> [Work instruction] The listing below must be returned in full and unchanged, without the images it carries.
--- START ---
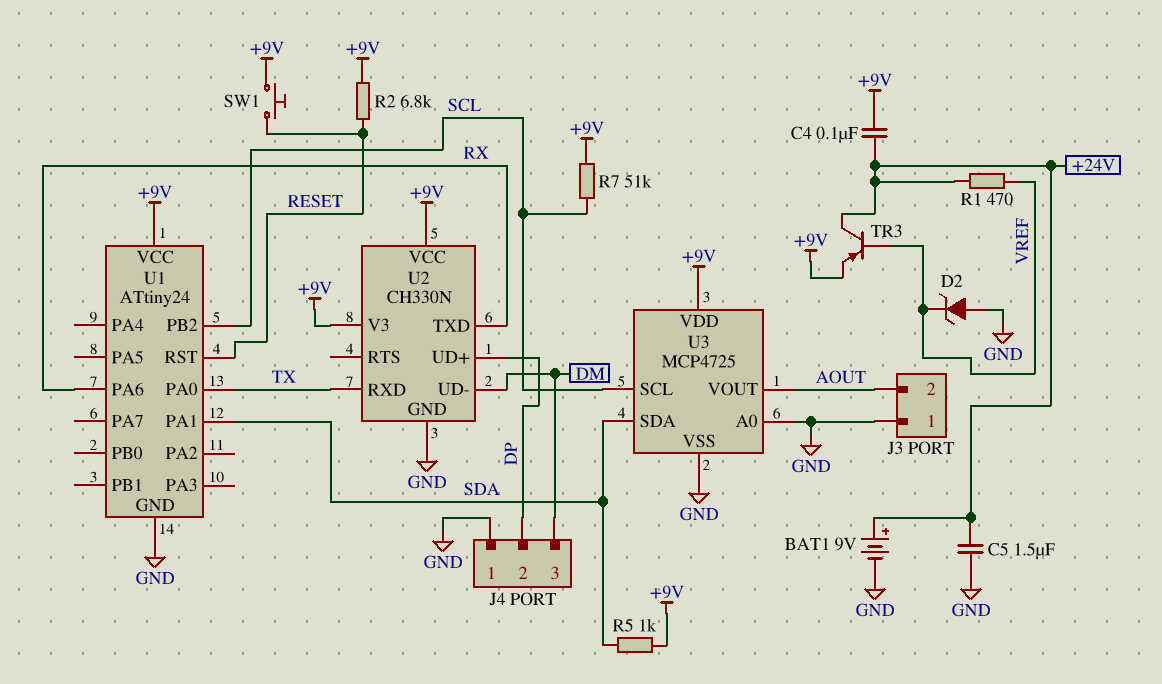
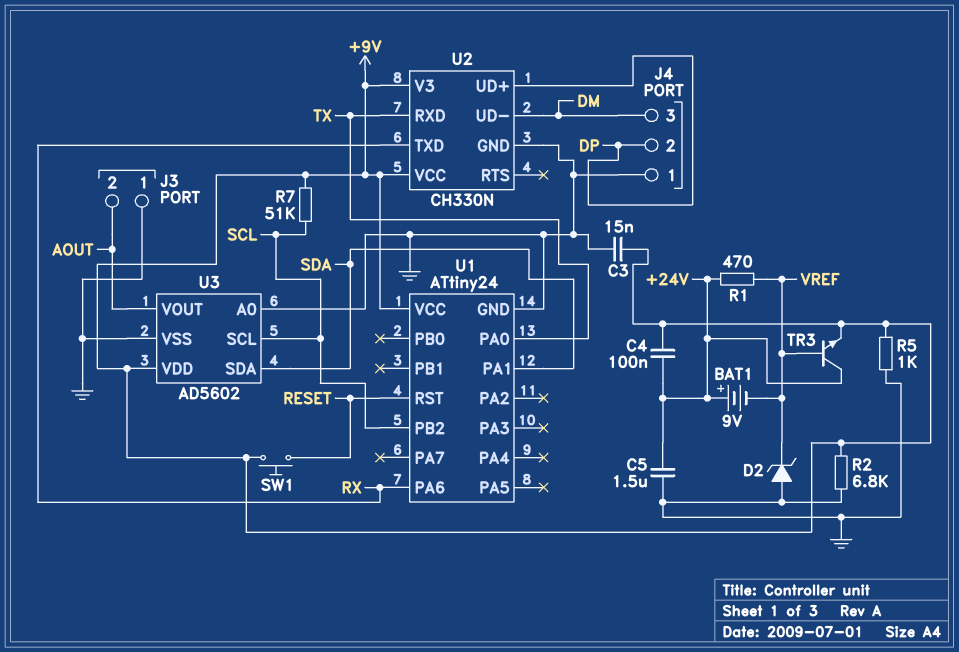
BAT1: 9V (plus +24V, minus GND) -> 9V (plus +24V, minus VREF)
C3: none -> 15nF (+9V, GND)
R2: 6.8k (+9V, RESET) -> 6.8k (+9V, GND)
R5: 1k (+9V, SDA) -> 1k (+9V, GND)
TR3: PNP (B VREF, C +24V, E +9V) -> NPN (B VREF, C +24V, E +9V)
U3: MCP4725 -> AD5602

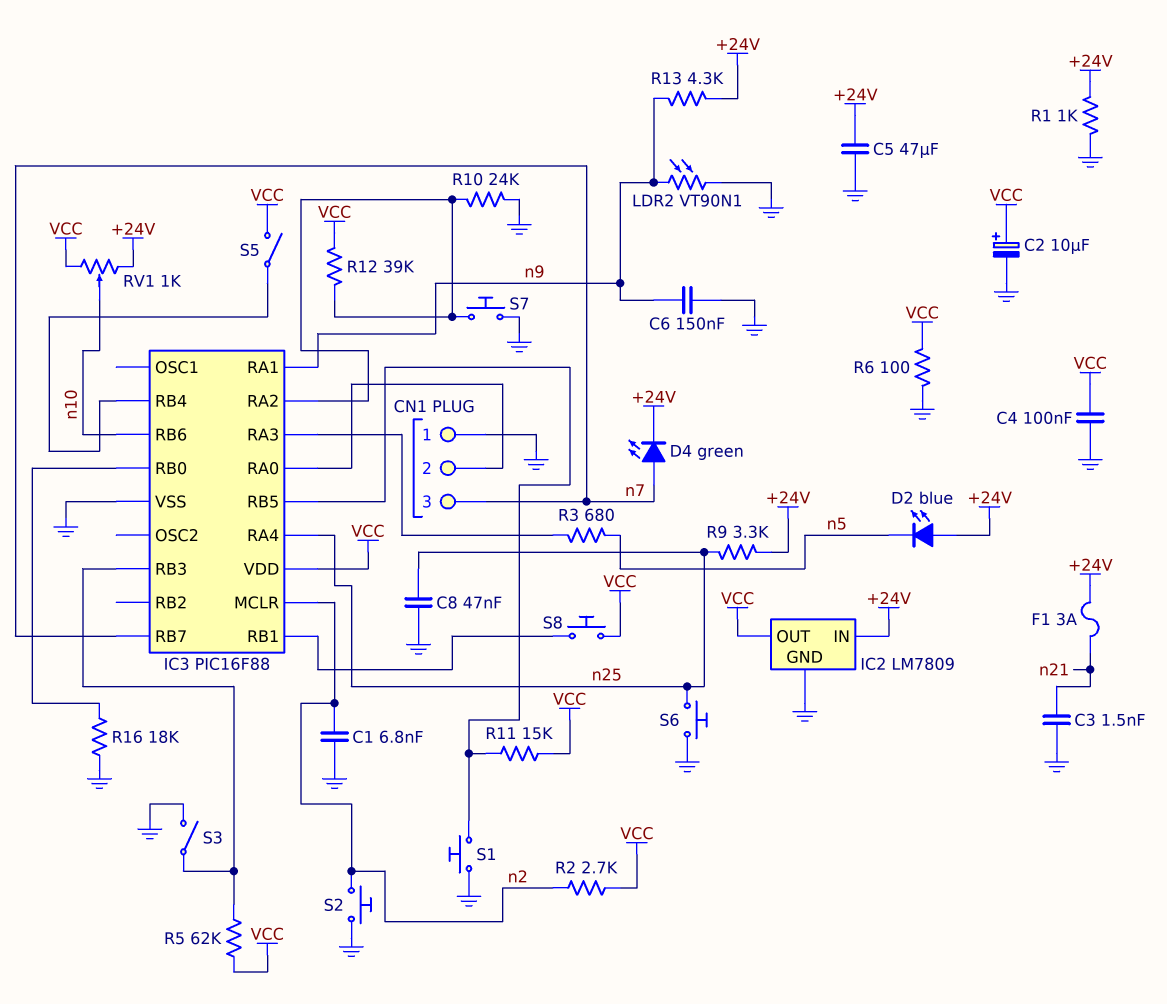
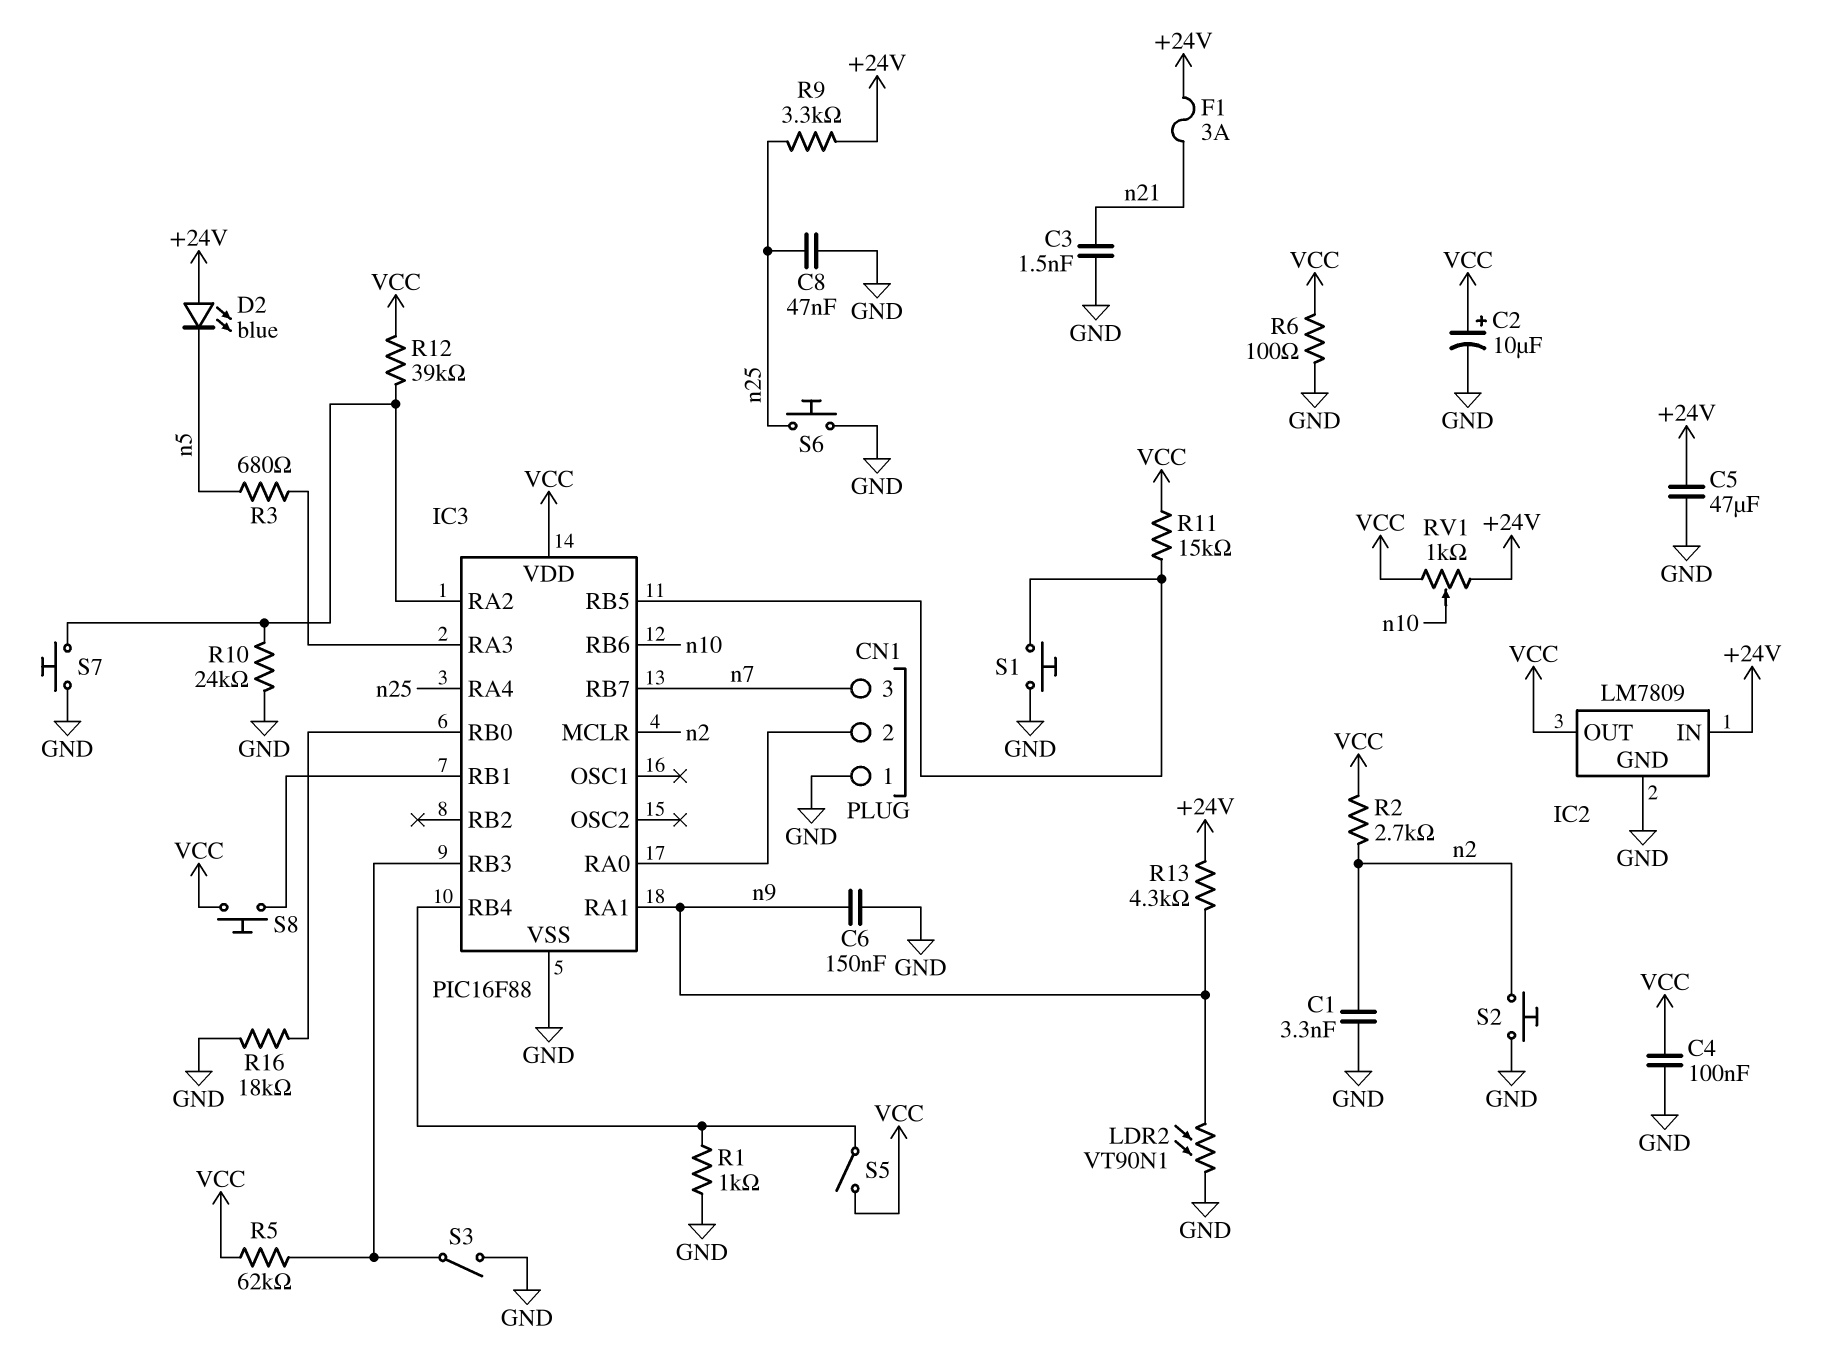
C1: 6.8nF (GND, n2) -> 3.3nF (GND, n2)
D4: LED green (A n7, K +24V) -> none
R1: 1k (+24V, GND) -> 1k (GND, IC3/RB4)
--- END ---
> [Solution below]
BAT1: 9V (plus +24V, minus GND) -> 9V (plus +24V, minus VREF)
C3: none -> 15nF (+9V, GND)
R2: 6.8k (+9V, RESET) -> 6.8k (+9V, GND)
R5: 1k (+9V, SDA) -> 1k (+9V, GND)
TR3: PNP (B VREF, C +24V, E +9V) -> NPN (B VREF, C +24V, E +9V)
U3: MCP4725 -> AD5602

C1: 6.8nF (GND, n2) -> 3.3nF (GND, n2)
D4: LED green (A n7, K +24V) -> none
R1: 1k (+24V, GND) -> 1k (GND, IC3/RB4)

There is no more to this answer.